**EXERCISE DIRECTIONS**:
From the records below, output exactly the lines starting at the line with "none -> pink plate I4:K4 level 1" and ending at the line with "none -> pink plate M6 level 1", both of them included, but no pictures.

**RECORDS TO USE**:
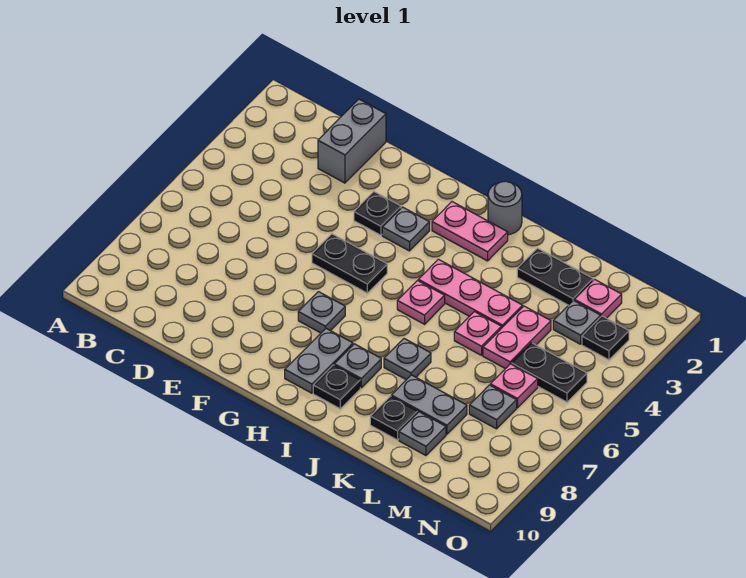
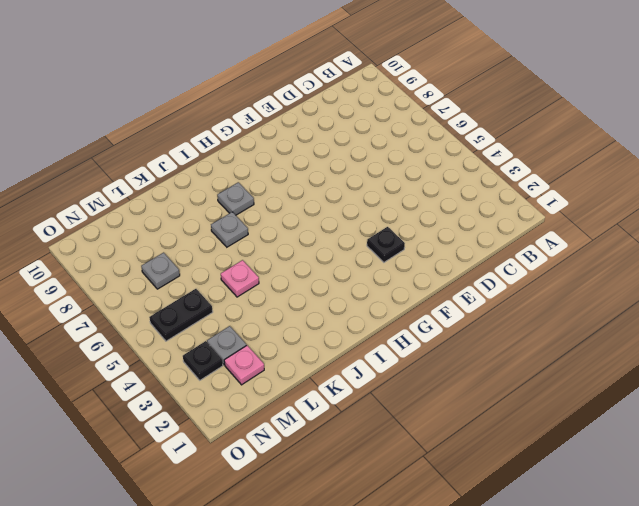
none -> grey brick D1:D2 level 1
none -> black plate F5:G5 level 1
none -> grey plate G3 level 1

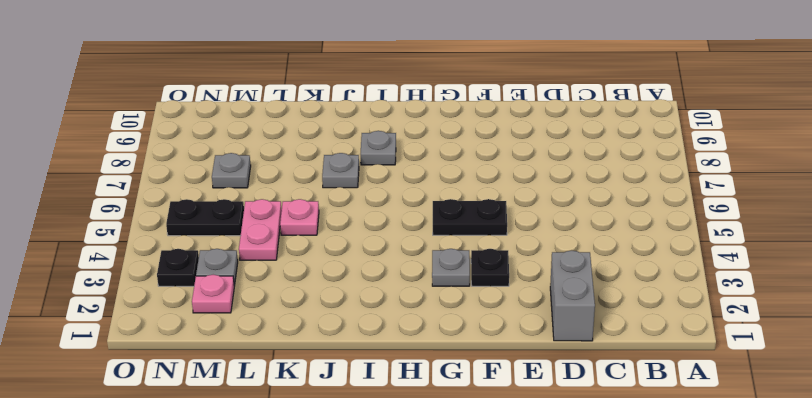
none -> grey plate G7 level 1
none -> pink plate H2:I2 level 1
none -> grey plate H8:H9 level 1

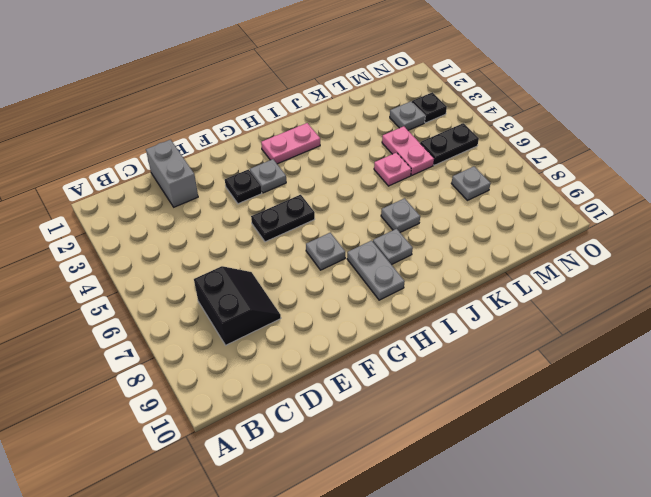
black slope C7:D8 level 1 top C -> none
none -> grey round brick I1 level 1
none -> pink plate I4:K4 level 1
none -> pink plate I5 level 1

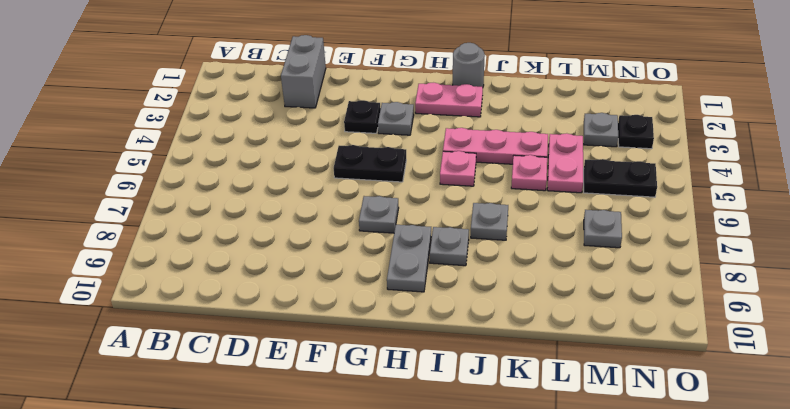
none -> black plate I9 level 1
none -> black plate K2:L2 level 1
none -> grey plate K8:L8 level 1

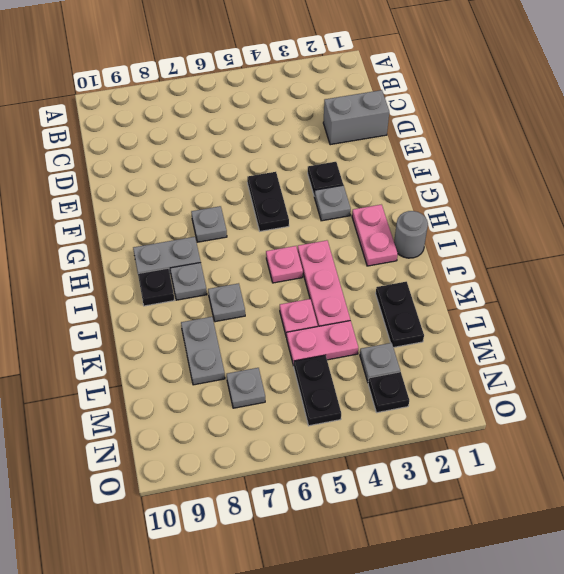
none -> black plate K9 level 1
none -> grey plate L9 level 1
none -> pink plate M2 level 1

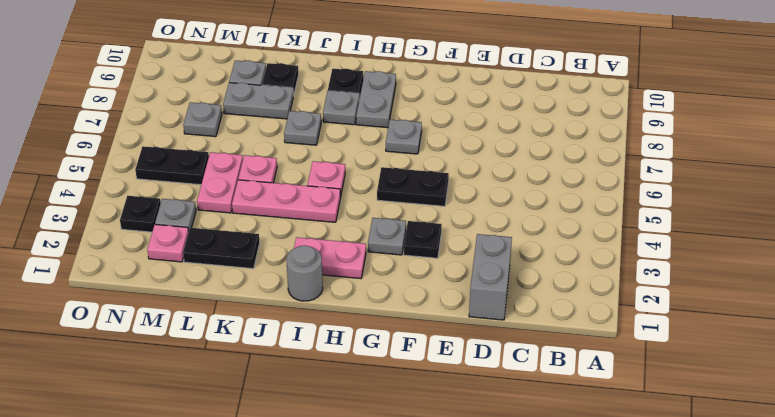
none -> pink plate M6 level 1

...

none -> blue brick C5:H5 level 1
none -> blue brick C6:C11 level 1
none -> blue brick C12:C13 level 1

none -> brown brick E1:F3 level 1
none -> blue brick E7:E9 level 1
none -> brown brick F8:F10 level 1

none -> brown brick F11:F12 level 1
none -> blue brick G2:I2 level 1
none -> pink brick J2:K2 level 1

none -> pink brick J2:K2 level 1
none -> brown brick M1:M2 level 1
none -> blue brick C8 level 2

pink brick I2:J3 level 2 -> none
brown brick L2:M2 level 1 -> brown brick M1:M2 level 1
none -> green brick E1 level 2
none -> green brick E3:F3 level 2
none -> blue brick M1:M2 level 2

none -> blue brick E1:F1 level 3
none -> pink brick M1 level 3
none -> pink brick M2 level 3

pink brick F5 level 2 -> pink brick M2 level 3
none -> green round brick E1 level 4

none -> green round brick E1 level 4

**ANSWER TO THIS TASK**:
none -> pink plate I4:K4 level 1
none -> pink plate I5 level 1

none -> black plate I9 level 1
none -> black plate K2:L2 level 1
none -> grey plate K8:L8 level 1

none -> black plate K9 level 1
none -> grey plate L9 level 1
none -> pink plate M2 level 1

none -> pink plate M6 level 1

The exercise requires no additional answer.